_What you will do_
All records below are to be duplicated exactly, with every picture excluded.

(Object tally comparisons)
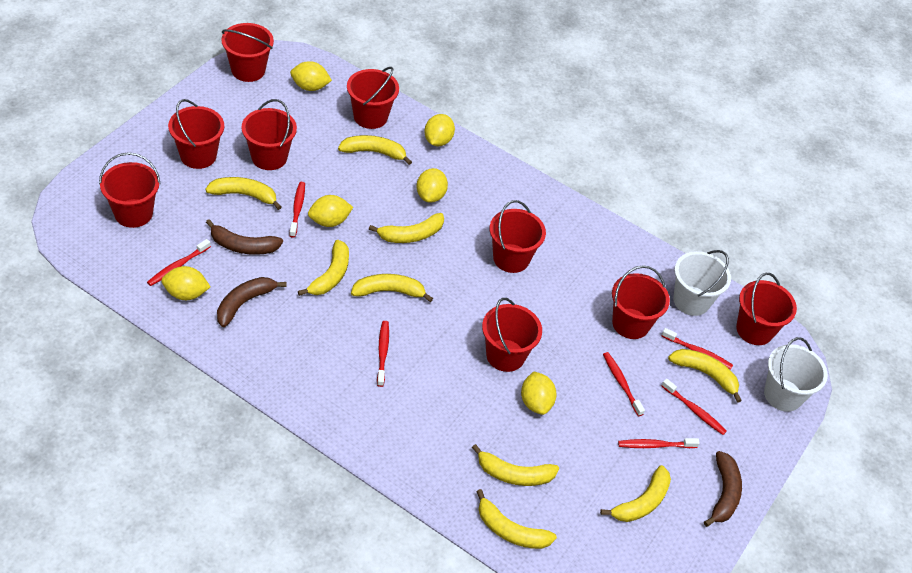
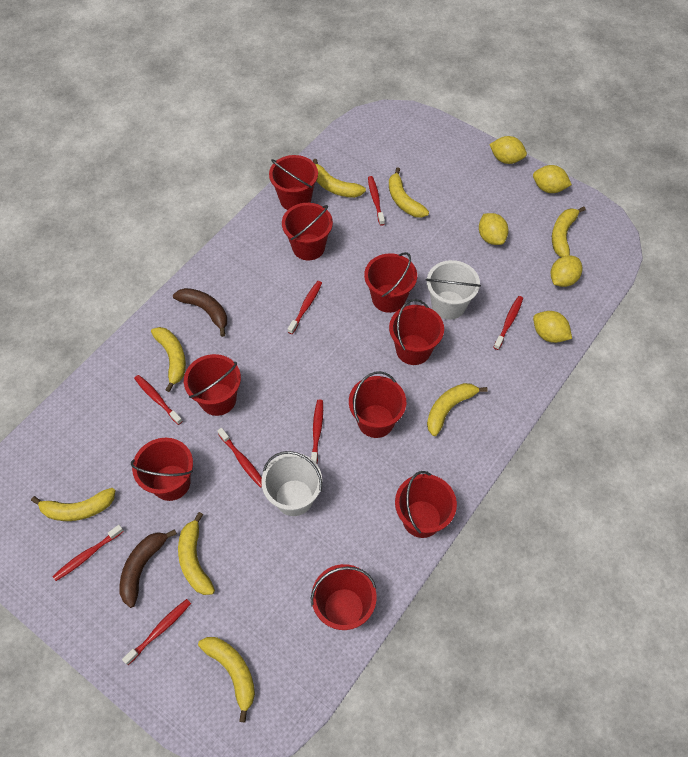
brown banana: [206,219,283,255] [217,277,287,327] [704,451,742,527] = 3 -> [119,529,177,608] [173,288,227,337] = 2
red toothbrush: [147,239,211,286] [289,182,305,238] [377,321,389,387] [603,352,645,416] [618,438,700,448] [662,328,733,370] [662,379,727,435] = 7 -> [52,525,124,581] [122,599,191,665] [134,375,183,425] [217,428,262,488] [288,281,322,334] [311,400,323,464] [368,176,385,226] [493,296,523,350] = 8
yellow banana: [205,177,281,210] [298,240,349,296] [338,135,412,165] [351,274,433,302] [369,213,444,243] [472,444,559,486] [476,489,557,549] [600,465,671,522] [668,349,742,403] = 9 -> [31,488,116,521] [151,327,186,392] [178,512,215,595] [198,637,255,722] [313,159,366,198] [389,167,429,218] [427,383,488,436] [552,207,586,257] = 8
yellow lemon: [161,266,211,300] [290,61,332,91] [308,195,353,227] [417,168,448,203] [424,114,455,146] [521,371,557,415] = 6 -> [479,213,509,245] [489,136,527,164] [533,165,572,193] [533,311,572,343] [551,255,582,287] = 5

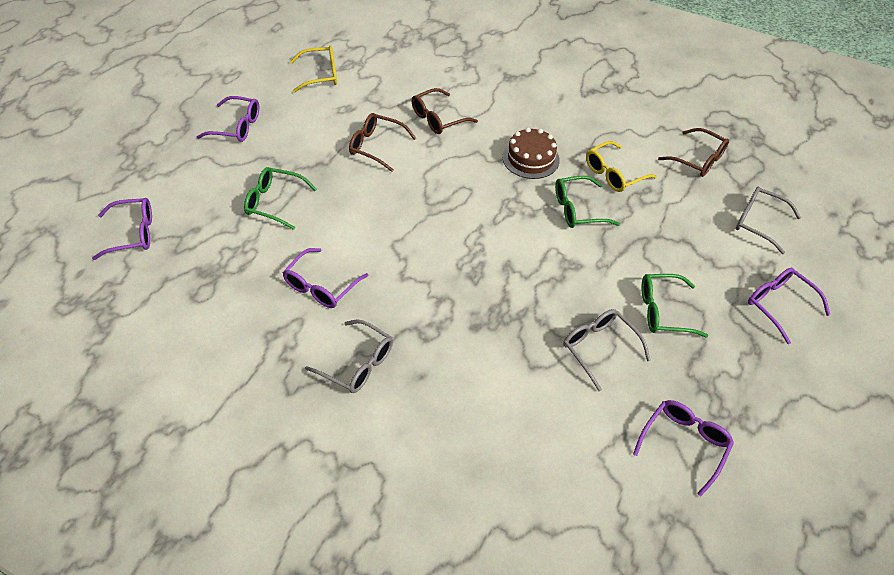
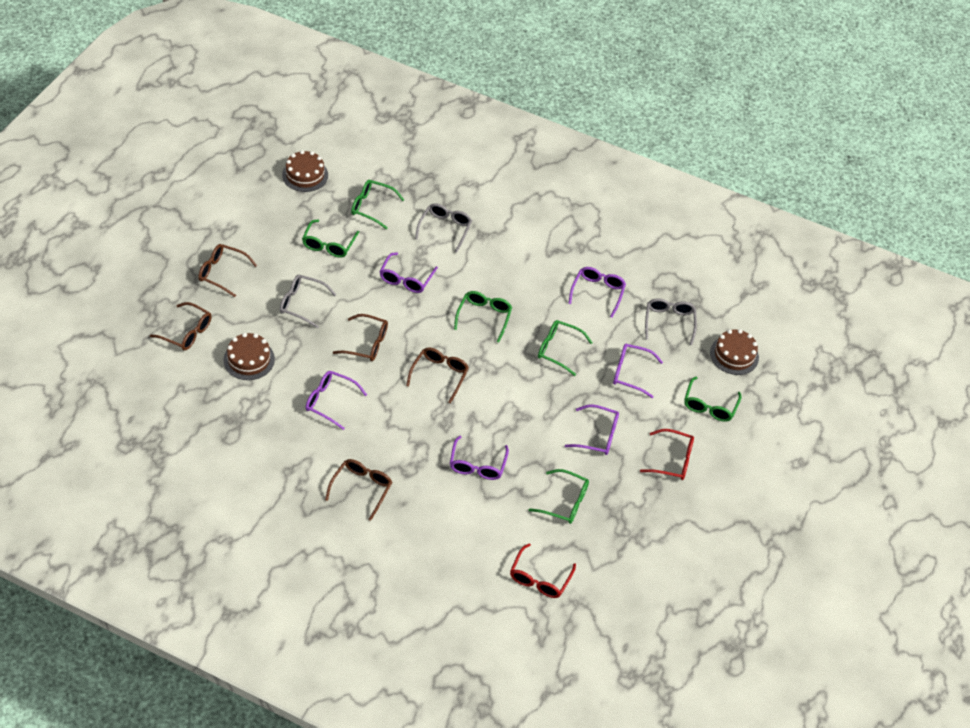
brown cake: [503,127,560,179] = 1 -> [223,333,275,380] [282,150,328,192] [710,329,759,375] = 3
brown glasses: [349,113,416,172] [412,88,478,134] [658,128,729,177] = 3 -> [150,302,212,351] [198,244,257,297] [325,459,392,521] [333,314,388,361] [406,347,469,403] = 5
green glasses: [244,167,317,230] [555,176,620,228] [641,274,708,338] = 3 -> [302,220,359,258] [351,180,404,229] [454,291,512,342] [529,469,589,524] [538,320,593,376] [684,377,742,422] = 6
purple glasses: [92,198,152,260] [197,96,259,142] [282,248,369,308] [633,400,734,496] [748,268,830,344] = 5 -> [306,371,367,430] [380,252,438,293] [450,436,509,480] [565,404,619,455] [568,267,626,318] [613,344,663,398] = 6
red glasses: none = 0 -> [510,543,576,598] [640,429,694,480] = 2
yellow glasses: [290,45,337,93] [586,141,657,192] = 2 -> none = 0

_Answer_
brown banana: [206,219,283,255] [217,277,287,327] [704,451,742,527] = 3 -> [119,529,177,608] [173,288,227,337] = 2
red toothbrush: [147,239,211,286] [289,182,305,238] [377,321,389,387] [603,352,645,416] [618,438,700,448] [662,328,733,370] [662,379,727,435] = 7 -> [52,525,124,581] [122,599,191,665] [134,375,183,425] [217,428,262,488] [288,281,322,334] [311,400,323,464] [368,176,385,226] [493,296,523,350] = 8
yellow banana: [205,177,281,210] [298,240,349,296] [338,135,412,165] [351,274,433,302] [369,213,444,243] [472,444,559,486] [476,489,557,549] [600,465,671,522] [668,349,742,403] = 9 -> [31,488,116,521] [151,327,186,392] [178,512,215,595] [198,637,255,722] [313,159,366,198] [389,167,429,218] [427,383,488,436] [552,207,586,257] = 8
yellow lemon: [161,266,211,300] [290,61,332,91] [308,195,353,227] [417,168,448,203] [424,114,455,146] [521,371,557,415] = 6 -> [479,213,509,245] [489,136,527,164] [533,165,572,193] [533,311,572,343] [551,255,582,287] = 5

brown cake: [503,127,560,179] = 1 -> [223,333,275,380] [282,150,328,192] [710,329,759,375] = 3
brown glasses: [349,113,416,172] [412,88,478,134] [658,128,729,177] = 3 -> [150,302,212,351] [198,244,257,297] [325,459,392,521] [333,314,388,361] [406,347,469,403] = 5
green glasses: [244,167,317,230] [555,176,620,228] [641,274,708,338] = 3 -> [302,220,359,258] [351,180,404,229] [454,291,512,342] [529,469,589,524] [538,320,593,376] [684,377,742,422] = 6
purple glasses: [92,198,152,260] [197,96,259,142] [282,248,369,308] [633,400,734,496] [748,268,830,344] = 5 -> [306,371,367,430] [380,252,438,293] [450,436,509,480] [565,404,619,455] [568,267,626,318] [613,344,663,398] = 6
red glasses: none = 0 -> [510,543,576,598] [640,429,694,480] = 2
yellow glasses: [290,45,337,93] [586,141,657,192] = 2 -> none = 0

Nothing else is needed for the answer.